• What to produce: Count the lines in the listing below that contain the string "grace", and reply with the number alone.

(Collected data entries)
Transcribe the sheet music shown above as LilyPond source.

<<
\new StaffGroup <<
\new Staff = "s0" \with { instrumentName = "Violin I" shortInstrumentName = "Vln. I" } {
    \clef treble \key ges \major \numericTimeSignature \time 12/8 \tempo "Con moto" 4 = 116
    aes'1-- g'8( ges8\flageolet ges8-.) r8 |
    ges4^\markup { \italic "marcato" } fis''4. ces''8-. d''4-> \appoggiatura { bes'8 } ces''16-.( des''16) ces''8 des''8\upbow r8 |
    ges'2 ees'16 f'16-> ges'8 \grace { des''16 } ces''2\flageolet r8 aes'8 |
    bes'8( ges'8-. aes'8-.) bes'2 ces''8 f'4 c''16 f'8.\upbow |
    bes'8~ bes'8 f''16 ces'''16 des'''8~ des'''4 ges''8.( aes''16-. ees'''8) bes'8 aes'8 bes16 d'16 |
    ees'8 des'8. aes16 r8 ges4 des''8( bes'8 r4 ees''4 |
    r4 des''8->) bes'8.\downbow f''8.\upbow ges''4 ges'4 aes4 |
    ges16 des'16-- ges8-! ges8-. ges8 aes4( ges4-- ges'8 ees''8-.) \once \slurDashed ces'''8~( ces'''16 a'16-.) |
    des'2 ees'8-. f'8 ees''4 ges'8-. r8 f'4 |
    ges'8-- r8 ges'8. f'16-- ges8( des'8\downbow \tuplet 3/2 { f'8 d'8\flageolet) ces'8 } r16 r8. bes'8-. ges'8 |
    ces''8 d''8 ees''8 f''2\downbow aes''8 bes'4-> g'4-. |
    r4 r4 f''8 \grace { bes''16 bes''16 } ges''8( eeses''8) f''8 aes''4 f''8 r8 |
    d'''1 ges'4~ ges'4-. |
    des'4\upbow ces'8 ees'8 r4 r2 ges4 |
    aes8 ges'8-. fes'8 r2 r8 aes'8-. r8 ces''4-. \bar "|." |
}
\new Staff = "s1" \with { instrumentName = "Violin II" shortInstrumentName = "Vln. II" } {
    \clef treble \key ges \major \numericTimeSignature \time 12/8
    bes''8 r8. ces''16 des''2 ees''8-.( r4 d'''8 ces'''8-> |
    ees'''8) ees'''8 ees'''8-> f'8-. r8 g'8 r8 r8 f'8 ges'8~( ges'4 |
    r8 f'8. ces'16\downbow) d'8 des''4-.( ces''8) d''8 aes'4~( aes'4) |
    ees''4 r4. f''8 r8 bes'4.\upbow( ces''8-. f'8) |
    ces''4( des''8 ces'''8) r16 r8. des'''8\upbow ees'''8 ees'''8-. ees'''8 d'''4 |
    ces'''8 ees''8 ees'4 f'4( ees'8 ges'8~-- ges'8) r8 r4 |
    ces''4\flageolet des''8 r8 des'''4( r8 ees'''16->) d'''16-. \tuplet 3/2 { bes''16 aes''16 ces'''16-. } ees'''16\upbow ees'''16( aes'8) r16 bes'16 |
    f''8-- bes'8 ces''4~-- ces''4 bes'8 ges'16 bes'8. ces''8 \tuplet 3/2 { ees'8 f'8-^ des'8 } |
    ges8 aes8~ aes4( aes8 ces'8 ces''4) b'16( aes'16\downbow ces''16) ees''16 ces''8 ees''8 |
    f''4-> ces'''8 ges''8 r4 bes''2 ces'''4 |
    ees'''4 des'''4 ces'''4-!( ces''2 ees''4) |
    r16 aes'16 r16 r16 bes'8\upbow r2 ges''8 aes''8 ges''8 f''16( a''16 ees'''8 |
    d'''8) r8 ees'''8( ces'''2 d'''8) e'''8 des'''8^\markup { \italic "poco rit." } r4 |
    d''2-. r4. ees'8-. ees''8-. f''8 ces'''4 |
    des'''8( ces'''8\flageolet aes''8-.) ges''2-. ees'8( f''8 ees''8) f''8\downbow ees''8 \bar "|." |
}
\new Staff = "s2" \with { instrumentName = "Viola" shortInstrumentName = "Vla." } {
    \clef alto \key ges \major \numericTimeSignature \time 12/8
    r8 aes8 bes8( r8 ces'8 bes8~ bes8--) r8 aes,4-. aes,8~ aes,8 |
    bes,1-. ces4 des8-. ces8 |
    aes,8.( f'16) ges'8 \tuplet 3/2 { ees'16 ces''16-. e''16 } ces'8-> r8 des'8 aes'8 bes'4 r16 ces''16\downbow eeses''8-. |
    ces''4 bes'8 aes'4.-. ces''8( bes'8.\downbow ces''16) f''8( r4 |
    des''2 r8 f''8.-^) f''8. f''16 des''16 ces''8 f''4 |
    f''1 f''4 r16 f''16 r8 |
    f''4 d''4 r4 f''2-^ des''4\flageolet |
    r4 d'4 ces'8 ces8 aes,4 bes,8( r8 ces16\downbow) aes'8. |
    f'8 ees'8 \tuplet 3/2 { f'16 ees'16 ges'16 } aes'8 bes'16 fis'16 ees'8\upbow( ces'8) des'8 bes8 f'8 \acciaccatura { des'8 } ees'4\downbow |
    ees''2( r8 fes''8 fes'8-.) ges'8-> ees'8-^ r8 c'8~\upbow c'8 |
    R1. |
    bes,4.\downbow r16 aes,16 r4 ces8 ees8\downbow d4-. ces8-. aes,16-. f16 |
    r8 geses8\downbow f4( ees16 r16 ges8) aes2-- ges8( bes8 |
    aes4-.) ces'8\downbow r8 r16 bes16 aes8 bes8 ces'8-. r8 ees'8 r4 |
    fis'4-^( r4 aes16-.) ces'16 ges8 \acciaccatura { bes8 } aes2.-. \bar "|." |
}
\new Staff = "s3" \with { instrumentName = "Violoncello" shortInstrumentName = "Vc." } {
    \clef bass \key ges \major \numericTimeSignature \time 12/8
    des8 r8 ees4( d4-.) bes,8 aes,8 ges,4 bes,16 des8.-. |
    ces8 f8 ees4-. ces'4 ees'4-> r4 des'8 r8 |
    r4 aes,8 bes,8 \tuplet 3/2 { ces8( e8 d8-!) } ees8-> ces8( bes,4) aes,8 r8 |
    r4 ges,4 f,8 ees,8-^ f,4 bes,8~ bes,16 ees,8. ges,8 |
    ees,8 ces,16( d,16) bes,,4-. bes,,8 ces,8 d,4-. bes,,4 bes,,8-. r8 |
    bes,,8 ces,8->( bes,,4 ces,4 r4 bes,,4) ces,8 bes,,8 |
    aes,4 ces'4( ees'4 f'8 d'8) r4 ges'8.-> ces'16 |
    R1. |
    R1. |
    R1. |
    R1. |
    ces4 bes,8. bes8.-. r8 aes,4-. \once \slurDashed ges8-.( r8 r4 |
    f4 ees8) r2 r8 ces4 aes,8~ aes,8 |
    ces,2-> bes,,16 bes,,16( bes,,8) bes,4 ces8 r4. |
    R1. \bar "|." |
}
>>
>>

• Response to this exercise: 2